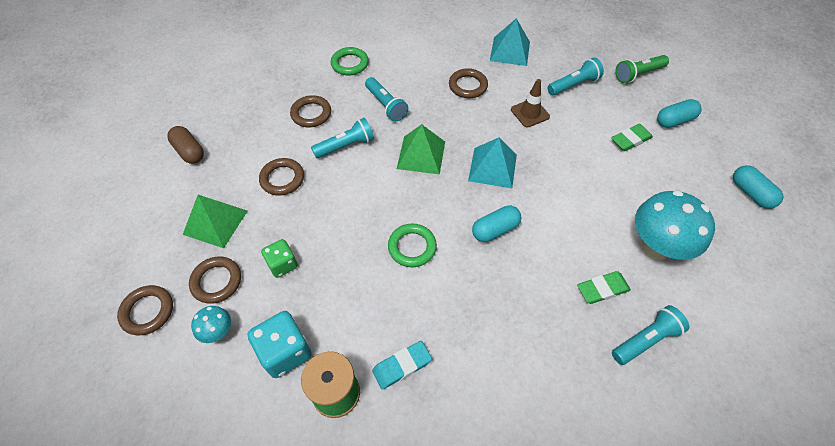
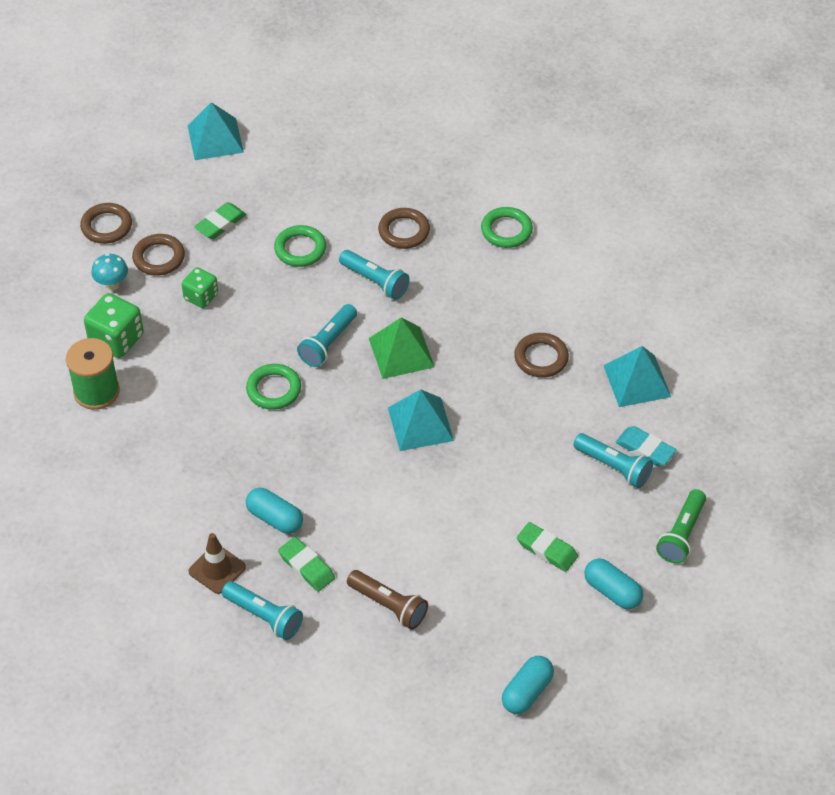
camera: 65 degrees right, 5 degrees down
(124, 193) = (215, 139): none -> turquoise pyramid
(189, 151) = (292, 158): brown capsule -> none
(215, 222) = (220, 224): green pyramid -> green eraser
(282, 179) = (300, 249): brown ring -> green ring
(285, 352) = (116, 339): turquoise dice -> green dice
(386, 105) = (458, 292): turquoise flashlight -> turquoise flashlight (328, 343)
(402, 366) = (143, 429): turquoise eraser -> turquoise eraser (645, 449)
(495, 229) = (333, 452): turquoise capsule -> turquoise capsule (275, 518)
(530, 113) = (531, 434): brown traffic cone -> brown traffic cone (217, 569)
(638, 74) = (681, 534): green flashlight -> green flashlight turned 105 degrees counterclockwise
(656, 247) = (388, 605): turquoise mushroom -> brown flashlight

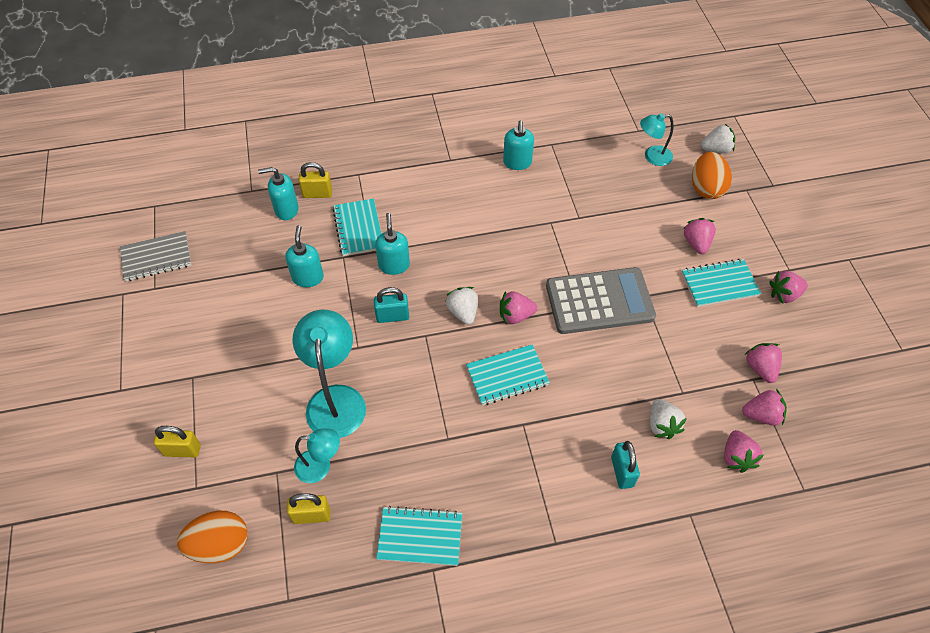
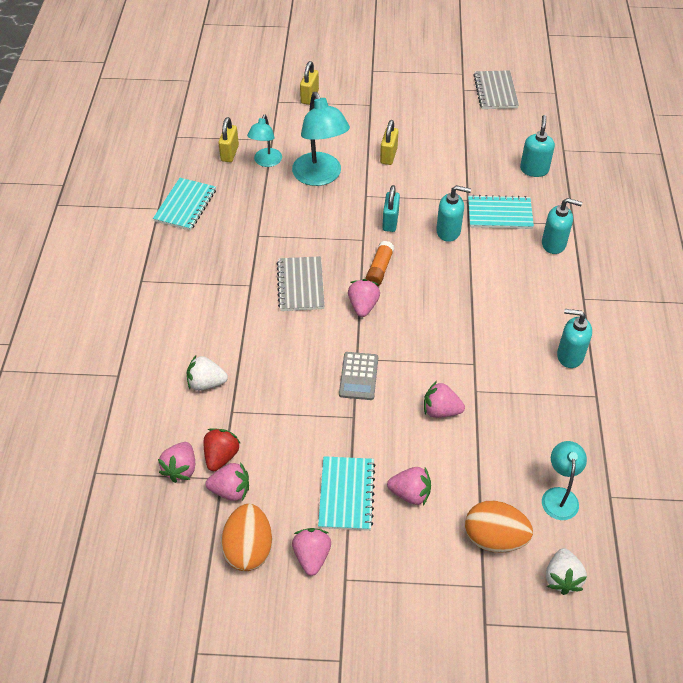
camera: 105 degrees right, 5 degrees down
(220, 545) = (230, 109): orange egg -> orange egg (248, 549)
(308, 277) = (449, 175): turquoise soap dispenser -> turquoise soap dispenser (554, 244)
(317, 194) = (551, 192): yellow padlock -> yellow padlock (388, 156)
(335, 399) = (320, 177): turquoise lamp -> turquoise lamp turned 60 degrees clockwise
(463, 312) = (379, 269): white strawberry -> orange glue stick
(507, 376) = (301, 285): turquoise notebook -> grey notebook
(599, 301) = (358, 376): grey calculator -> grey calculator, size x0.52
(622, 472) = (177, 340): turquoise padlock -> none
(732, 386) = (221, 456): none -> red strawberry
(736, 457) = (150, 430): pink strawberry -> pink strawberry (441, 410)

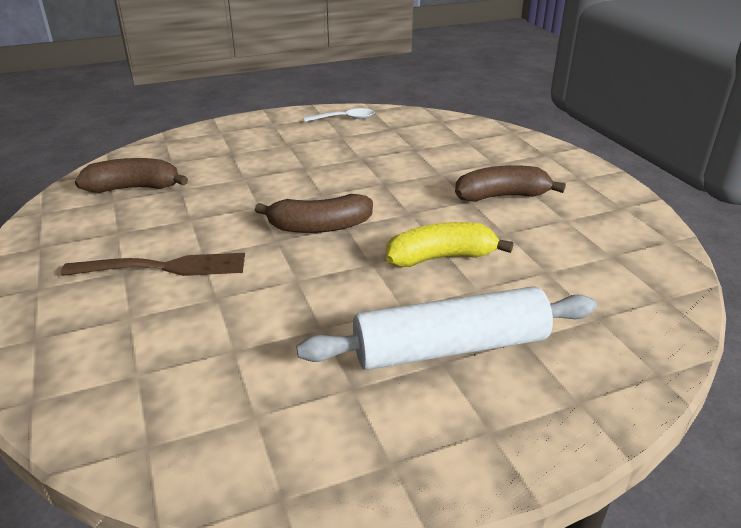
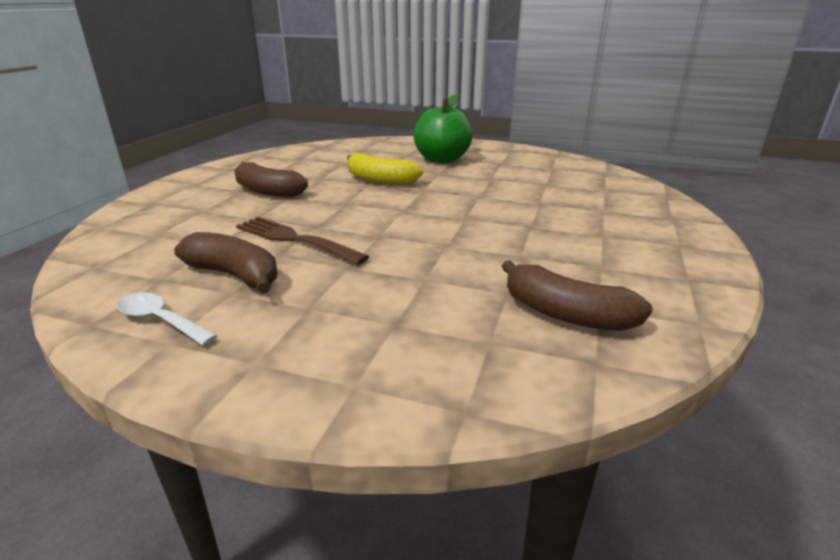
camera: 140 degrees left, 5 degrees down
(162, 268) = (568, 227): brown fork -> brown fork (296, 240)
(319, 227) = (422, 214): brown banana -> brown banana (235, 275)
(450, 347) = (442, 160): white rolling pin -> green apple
-.-.-
• [Task instructions] Take the material above from the line containing "(402, 366) = (143, 429): turquoise" up to and including the line containing "(335, 399) = (320, 177): turquoise" and retype it exactly, without any pictures.

• [Your solution]
(402, 366) = (143, 429): turquoise eraser -> turquoise eraser (645, 449)
(495, 229) = (333, 452): turquoise capsule -> turquoise capsule (275, 518)
(530, 113) = (531, 434): brown traffic cone -> brown traffic cone (217, 569)
(638, 74) = (681, 534): green flashlight -> green flashlight turned 105 degrees counterclockwise
(656, 247) = (388, 605): turquoise mushroom -> brown flashlight

camera: 105 degrees right, 5 degrees down
(220, 545) = (230, 109): orange egg -> orange egg (248, 549)
(308, 277) = (449, 175): turquoise soap dispenser -> turquoise soap dispenser (554, 244)
(317, 194) = (551, 192): yellow padlock -> yellow padlock (388, 156)
(335, 399) = (320, 177): turquoise lamp -> turquoise lamp turned 60 degrees clockwise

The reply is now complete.